_What to do_:
Match on the string "hammer" in the entries below and return every matching line.

Spatial reasoning data
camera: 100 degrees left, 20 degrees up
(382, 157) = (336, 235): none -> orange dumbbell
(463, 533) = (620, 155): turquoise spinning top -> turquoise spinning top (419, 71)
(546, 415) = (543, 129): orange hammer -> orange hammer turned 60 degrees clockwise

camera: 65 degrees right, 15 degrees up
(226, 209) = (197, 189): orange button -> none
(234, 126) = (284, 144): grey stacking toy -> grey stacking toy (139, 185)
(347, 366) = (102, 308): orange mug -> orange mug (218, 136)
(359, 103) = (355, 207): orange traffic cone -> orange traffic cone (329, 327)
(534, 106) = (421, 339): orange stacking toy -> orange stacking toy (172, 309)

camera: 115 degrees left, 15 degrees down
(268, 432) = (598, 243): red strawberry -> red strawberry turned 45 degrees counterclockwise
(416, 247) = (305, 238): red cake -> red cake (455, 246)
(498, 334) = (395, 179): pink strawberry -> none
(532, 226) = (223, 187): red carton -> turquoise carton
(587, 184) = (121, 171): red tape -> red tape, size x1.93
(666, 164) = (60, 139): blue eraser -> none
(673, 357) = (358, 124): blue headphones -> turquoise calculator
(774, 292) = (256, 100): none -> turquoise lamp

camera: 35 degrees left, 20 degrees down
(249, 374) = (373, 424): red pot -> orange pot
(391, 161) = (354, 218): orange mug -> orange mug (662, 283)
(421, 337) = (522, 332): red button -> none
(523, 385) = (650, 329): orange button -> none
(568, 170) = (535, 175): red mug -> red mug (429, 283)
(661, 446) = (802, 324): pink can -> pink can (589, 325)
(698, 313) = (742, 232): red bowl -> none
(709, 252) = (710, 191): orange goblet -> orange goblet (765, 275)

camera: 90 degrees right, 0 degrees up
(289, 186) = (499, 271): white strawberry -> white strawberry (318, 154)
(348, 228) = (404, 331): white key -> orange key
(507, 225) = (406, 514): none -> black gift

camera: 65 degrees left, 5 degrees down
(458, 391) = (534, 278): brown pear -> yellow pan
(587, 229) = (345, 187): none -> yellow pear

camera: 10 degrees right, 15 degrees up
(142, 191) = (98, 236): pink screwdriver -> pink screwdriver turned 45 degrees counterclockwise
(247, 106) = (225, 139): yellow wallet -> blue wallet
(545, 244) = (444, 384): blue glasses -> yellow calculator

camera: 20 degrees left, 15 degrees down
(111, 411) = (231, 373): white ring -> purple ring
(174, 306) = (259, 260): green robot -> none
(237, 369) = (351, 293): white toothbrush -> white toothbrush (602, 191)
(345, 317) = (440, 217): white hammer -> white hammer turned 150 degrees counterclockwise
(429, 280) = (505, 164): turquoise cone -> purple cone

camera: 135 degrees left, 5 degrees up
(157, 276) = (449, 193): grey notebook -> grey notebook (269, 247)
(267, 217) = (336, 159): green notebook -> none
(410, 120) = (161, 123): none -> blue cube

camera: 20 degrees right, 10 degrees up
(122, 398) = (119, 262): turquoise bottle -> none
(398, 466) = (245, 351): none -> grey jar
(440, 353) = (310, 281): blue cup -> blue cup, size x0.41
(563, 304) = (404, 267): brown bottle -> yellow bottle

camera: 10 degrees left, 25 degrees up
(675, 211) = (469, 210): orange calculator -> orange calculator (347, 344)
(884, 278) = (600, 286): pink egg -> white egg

_Reply to the exercise_:
(546, 415) = (543, 129): orange hammer -> orange hammer turned 60 degrees clockwise
(345, 317) = (440, 217): white hammer -> white hammer turned 150 degrees counterclockwise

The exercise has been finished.